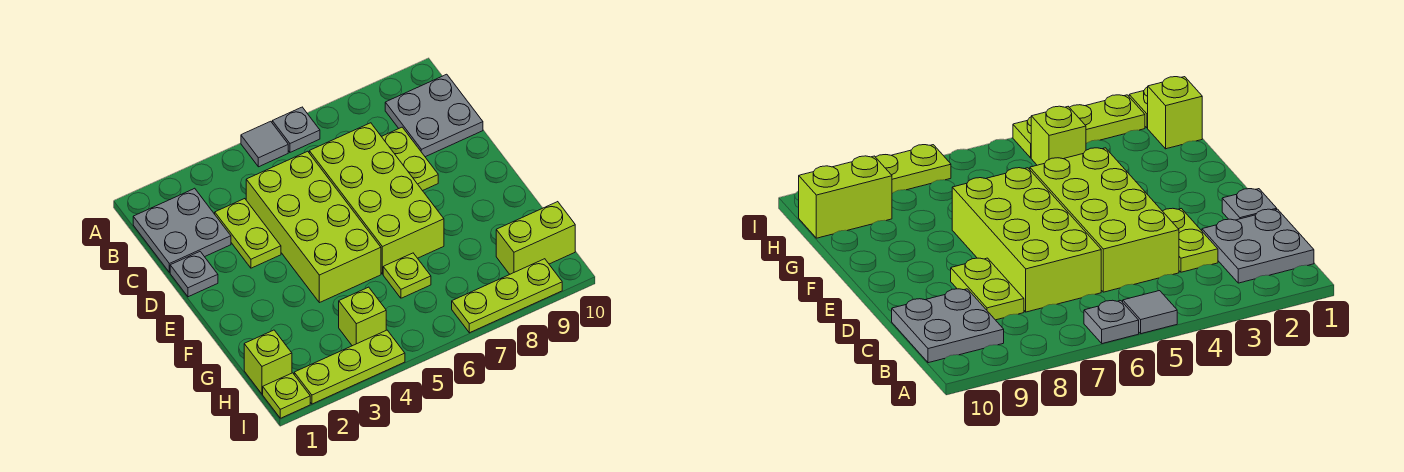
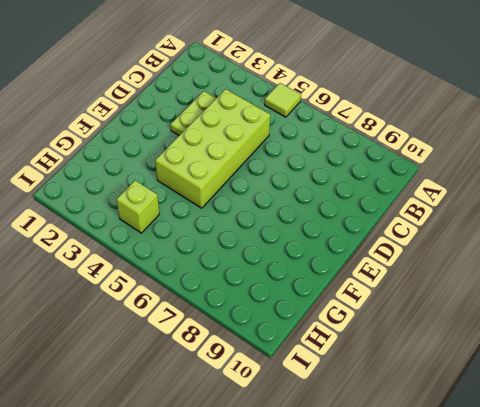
lime tile A5 level 1 -> grey tile A5 level 1
none -> grey plate A6 level 1
none -> grey plate B1:C2 level 1
none -> grey plate B9:C10 level 1

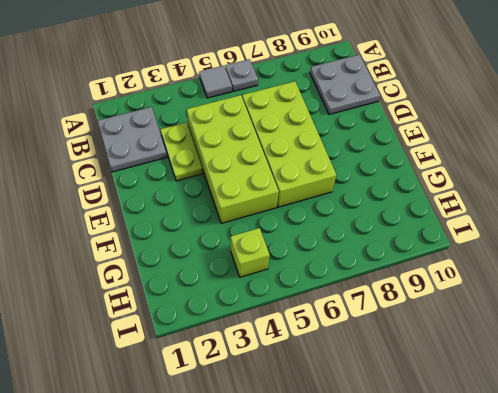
none -> lime plate C8:D8 level 1
none -> grey plate D1 level 1
none -> lime plate G6 level 1

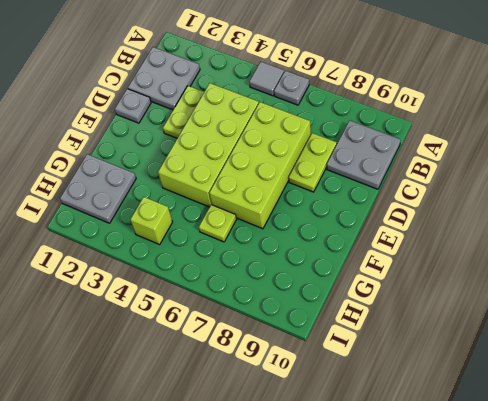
grey plate G1:H2 level 1 -> lime brick H1 level 1
none -> lime brick H9:H10 level 1
none -> lime plate I1 level 1
none -> lime plate I2:I4 level 1

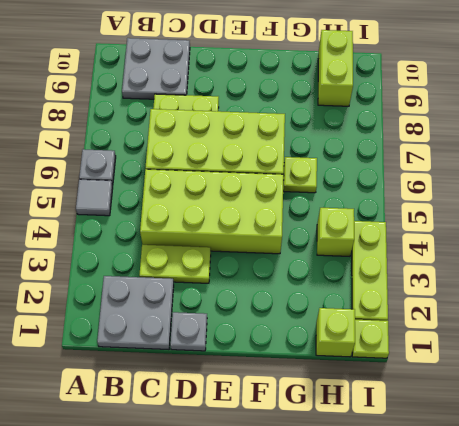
none -> lime plate I7:I9 level 1

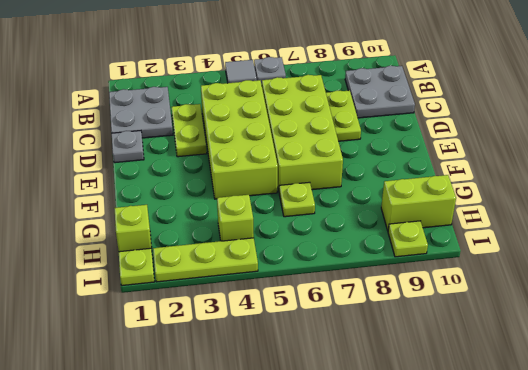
lime plate I9 level 1 -> lime plate I7:I9 level 1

•••

Give again, word for word, only the lines from the line containing "none -> lime plate C8:D8 level 1" through the last line above, both included; leave the pictures out.

none -> lime plate C8:D8 level 1
none -> grey plate D1 level 1
none -> lime plate G6 level 1

grey plate G1:H2 level 1 -> lime brick H1 level 1
none -> lime brick H9:H10 level 1
none -> lime plate I1 level 1
none -> lime plate I2:I4 level 1

none -> lime plate I7:I9 level 1

lime plate I9 level 1 -> lime plate I7:I9 level 1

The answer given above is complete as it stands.